WORK TO COMPLETE :: Line by line, copy the records below exactly.
··· INFORMATION GIVEN ···
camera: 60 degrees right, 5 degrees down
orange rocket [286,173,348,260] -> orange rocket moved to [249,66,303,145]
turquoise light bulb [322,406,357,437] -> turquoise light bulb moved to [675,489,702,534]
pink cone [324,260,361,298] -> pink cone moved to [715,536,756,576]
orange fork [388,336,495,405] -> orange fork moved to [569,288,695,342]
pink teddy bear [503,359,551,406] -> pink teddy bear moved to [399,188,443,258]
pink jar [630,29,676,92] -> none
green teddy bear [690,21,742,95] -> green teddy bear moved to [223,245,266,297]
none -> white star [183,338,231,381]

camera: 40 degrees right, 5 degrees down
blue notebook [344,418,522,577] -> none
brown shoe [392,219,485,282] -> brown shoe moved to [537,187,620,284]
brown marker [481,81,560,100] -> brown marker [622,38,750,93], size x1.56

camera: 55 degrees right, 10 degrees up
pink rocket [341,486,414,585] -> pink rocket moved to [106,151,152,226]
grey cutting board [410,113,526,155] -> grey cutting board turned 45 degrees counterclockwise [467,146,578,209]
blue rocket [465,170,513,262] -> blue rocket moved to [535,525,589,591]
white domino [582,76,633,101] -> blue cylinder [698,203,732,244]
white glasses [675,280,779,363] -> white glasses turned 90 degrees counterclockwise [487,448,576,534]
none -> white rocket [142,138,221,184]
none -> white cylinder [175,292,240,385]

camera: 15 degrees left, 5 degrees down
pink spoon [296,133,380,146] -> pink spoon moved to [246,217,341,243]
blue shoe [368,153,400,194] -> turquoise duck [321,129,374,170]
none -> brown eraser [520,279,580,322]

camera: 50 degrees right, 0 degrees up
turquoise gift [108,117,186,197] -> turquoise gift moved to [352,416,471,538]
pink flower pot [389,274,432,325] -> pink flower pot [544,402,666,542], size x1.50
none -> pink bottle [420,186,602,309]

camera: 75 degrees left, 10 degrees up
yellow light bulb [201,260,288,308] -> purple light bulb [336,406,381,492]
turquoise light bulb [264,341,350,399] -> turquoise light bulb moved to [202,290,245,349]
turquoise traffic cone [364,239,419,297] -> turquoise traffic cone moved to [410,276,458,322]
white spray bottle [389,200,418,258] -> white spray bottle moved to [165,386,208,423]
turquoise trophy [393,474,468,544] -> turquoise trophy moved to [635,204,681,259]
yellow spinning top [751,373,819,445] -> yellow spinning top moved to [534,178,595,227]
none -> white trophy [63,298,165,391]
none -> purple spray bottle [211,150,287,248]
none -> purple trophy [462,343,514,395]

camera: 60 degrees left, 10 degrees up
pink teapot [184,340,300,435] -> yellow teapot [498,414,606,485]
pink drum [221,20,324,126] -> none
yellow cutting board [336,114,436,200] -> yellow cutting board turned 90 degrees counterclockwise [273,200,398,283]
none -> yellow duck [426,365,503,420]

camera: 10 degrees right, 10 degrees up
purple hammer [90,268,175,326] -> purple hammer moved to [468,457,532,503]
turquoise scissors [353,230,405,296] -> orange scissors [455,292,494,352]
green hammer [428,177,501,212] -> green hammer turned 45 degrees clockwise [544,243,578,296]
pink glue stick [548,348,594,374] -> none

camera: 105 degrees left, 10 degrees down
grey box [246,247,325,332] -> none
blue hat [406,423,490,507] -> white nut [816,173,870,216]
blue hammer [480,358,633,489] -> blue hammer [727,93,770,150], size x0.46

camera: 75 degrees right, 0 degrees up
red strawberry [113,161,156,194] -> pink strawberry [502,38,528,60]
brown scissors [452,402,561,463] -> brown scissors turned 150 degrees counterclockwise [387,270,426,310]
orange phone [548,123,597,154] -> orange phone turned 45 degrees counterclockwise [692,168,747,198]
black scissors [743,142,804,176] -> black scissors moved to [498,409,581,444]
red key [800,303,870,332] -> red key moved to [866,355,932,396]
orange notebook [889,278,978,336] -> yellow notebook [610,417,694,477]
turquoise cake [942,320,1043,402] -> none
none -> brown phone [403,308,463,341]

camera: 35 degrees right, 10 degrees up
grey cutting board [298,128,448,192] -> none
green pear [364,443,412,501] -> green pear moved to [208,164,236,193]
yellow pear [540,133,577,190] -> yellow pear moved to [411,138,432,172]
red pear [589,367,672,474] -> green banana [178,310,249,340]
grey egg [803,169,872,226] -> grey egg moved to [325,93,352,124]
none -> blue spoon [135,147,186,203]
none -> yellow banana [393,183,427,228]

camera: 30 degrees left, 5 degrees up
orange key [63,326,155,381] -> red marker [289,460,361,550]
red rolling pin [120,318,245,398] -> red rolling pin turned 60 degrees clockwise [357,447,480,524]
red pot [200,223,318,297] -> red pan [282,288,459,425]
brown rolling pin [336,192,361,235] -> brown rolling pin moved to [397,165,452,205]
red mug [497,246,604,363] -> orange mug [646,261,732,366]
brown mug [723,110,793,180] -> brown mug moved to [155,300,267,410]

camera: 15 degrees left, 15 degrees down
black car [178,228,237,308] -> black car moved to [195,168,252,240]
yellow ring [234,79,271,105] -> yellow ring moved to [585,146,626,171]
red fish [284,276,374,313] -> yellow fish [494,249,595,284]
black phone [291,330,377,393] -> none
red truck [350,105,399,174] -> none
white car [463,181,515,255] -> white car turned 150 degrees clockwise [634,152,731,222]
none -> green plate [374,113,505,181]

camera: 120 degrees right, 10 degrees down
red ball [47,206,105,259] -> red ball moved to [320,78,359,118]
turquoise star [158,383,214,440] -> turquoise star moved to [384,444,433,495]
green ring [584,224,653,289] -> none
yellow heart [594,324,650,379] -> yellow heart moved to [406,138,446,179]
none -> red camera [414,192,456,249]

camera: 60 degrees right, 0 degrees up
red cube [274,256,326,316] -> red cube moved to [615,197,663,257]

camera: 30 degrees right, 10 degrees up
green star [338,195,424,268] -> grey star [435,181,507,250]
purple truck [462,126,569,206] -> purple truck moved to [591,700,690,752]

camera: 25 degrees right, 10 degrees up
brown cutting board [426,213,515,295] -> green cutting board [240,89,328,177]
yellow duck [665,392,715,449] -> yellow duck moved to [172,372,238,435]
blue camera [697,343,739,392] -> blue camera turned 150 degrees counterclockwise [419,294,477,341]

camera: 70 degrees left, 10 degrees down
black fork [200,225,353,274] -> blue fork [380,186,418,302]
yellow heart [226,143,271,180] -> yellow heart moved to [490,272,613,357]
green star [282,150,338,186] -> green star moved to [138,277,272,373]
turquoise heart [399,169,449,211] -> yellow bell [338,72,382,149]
···
RESPONSE TO THE EXERCISE ::
camera: 60 degrees right, 5 degrees down
orange rocket [286,173,348,260] -> orange rocket moved to [249,66,303,145]
turquoise light bulb [322,406,357,437] -> turquoise light bulb moved to [675,489,702,534]
pink cone [324,260,361,298] -> pink cone moved to [715,536,756,576]
orange fork [388,336,495,405] -> orange fork moved to [569,288,695,342]
pink teddy bear [503,359,551,406] -> pink teddy bear moved to [399,188,443,258]
pink jar [630,29,676,92] -> none
green teddy bear [690,21,742,95] -> green teddy bear moved to [223,245,266,297]
none -> white star [183,338,231,381]

camera: 40 degrees right, 5 degrees down
blue notebook [344,418,522,577] -> none
brown shoe [392,219,485,282] -> brown shoe moved to [537,187,620,284]
brown marker [481,81,560,100] -> brown marker [622,38,750,93], size x1.56

camera: 55 degrees right, 10 degrees up
pink rocket [341,486,414,585] -> pink rocket moved to [106,151,152,226]
grey cutting board [410,113,526,155] -> grey cutting board turned 45 degrees counterclockwise [467,146,578,209]
blue rocket [465,170,513,262] -> blue rocket moved to [535,525,589,591]
white domino [582,76,633,101] -> blue cylinder [698,203,732,244]
white glasses [675,280,779,363] -> white glasses turned 90 degrees counterclockwise [487,448,576,534]
none -> white rocket [142,138,221,184]
none -> white cylinder [175,292,240,385]

camera: 15 degrees left, 5 degrees down
pink spoon [296,133,380,146] -> pink spoon moved to [246,217,341,243]
blue shoe [368,153,400,194] -> turquoise duck [321,129,374,170]
none -> brown eraser [520,279,580,322]

camera: 50 degrees right, 0 degrees up
turquoise gift [108,117,186,197] -> turquoise gift moved to [352,416,471,538]
pink flower pot [389,274,432,325] -> pink flower pot [544,402,666,542], size x1.50
none -> pink bottle [420,186,602,309]

camera: 75 degrees left, 10 degrees up
yellow light bulb [201,260,288,308] -> purple light bulb [336,406,381,492]
turquoise light bulb [264,341,350,399] -> turquoise light bulb moved to [202,290,245,349]
turquoise traffic cone [364,239,419,297] -> turquoise traffic cone moved to [410,276,458,322]
white spray bottle [389,200,418,258] -> white spray bottle moved to [165,386,208,423]
turquoise trophy [393,474,468,544] -> turquoise trophy moved to [635,204,681,259]
yellow spinning top [751,373,819,445] -> yellow spinning top moved to [534,178,595,227]
none -> white trophy [63,298,165,391]
none -> purple spray bottle [211,150,287,248]
none -> purple trophy [462,343,514,395]

camera: 60 degrees left, 10 degrees up
pink teapot [184,340,300,435] -> yellow teapot [498,414,606,485]
pink drum [221,20,324,126] -> none
yellow cutting board [336,114,436,200] -> yellow cutting board turned 90 degrees counterclockwise [273,200,398,283]
none -> yellow duck [426,365,503,420]

camera: 10 degrees right, 10 degrees up
purple hammer [90,268,175,326] -> purple hammer moved to [468,457,532,503]
turquoise scissors [353,230,405,296] -> orange scissors [455,292,494,352]
green hammer [428,177,501,212] -> green hammer turned 45 degrees clockwise [544,243,578,296]
pink glue stick [548,348,594,374] -> none

camera: 105 degrees left, 10 degrees down
grey box [246,247,325,332] -> none
blue hat [406,423,490,507] -> white nut [816,173,870,216]
blue hammer [480,358,633,489] -> blue hammer [727,93,770,150], size x0.46

camera: 75 degrees right, 0 degrees up
red strawberry [113,161,156,194] -> pink strawberry [502,38,528,60]
brown scissors [452,402,561,463] -> brown scissors turned 150 degrees counterclockwise [387,270,426,310]
orange phone [548,123,597,154] -> orange phone turned 45 degrees counterclockwise [692,168,747,198]
black scissors [743,142,804,176] -> black scissors moved to [498,409,581,444]
red key [800,303,870,332] -> red key moved to [866,355,932,396]
orange notebook [889,278,978,336] -> yellow notebook [610,417,694,477]
turquoise cake [942,320,1043,402] -> none
none -> brown phone [403,308,463,341]

camera: 35 degrees right, 10 degrees up
grey cutting board [298,128,448,192] -> none
green pear [364,443,412,501] -> green pear moved to [208,164,236,193]
yellow pear [540,133,577,190] -> yellow pear moved to [411,138,432,172]
red pear [589,367,672,474] -> green banana [178,310,249,340]
grey egg [803,169,872,226] -> grey egg moved to [325,93,352,124]
none -> blue spoon [135,147,186,203]
none -> yellow banana [393,183,427,228]

camera: 30 degrees left, 5 degrees up
orange key [63,326,155,381] -> red marker [289,460,361,550]
red rolling pin [120,318,245,398] -> red rolling pin turned 60 degrees clockwise [357,447,480,524]
red pot [200,223,318,297] -> red pan [282,288,459,425]
brown rolling pin [336,192,361,235] -> brown rolling pin moved to [397,165,452,205]
red mug [497,246,604,363] -> orange mug [646,261,732,366]
brown mug [723,110,793,180] -> brown mug moved to [155,300,267,410]

camera: 15 degrees left, 15 degrees down
black car [178,228,237,308] -> black car moved to [195,168,252,240]
yellow ring [234,79,271,105] -> yellow ring moved to [585,146,626,171]
red fish [284,276,374,313] -> yellow fish [494,249,595,284]
black phone [291,330,377,393] -> none
red truck [350,105,399,174] -> none
white car [463,181,515,255] -> white car turned 150 degrees clockwise [634,152,731,222]
none -> green plate [374,113,505,181]

camera: 120 degrees right, 10 degrees down
red ball [47,206,105,259] -> red ball moved to [320,78,359,118]
turquoise star [158,383,214,440] -> turquoise star moved to [384,444,433,495]
green ring [584,224,653,289] -> none
yellow heart [594,324,650,379] -> yellow heart moved to [406,138,446,179]
none -> red camera [414,192,456,249]

camera: 60 degrees right, 0 degrees up
red cube [274,256,326,316] -> red cube moved to [615,197,663,257]

camera: 30 degrees right, 10 degrees up
green star [338,195,424,268] -> grey star [435,181,507,250]
purple truck [462,126,569,206] -> purple truck moved to [591,700,690,752]

camera: 25 degrees right, 10 degrees up
brown cutting board [426,213,515,295] -> green cutting board [240,89,328,177]
yellow duck [665,392,715,449] -> yellow duck moved to [172,372,238,435]
blue camera [697,343,739,392] -> blue camera turned 150 degrees counterclockwise [419,294,477,341]

camera: 70 degrees left, 10 degrees down
black fork [200,225,353,274] -> blue fork [380,186,418,302]
yellow heart [226,143,271,180] -> yellow heart moved to [490,272,613,357]
green star [282,150,338,186] -> green star moved to [138,277,272,373]
turquoise heart [399,169,449,211] -> yellow bell [338,72,382,149]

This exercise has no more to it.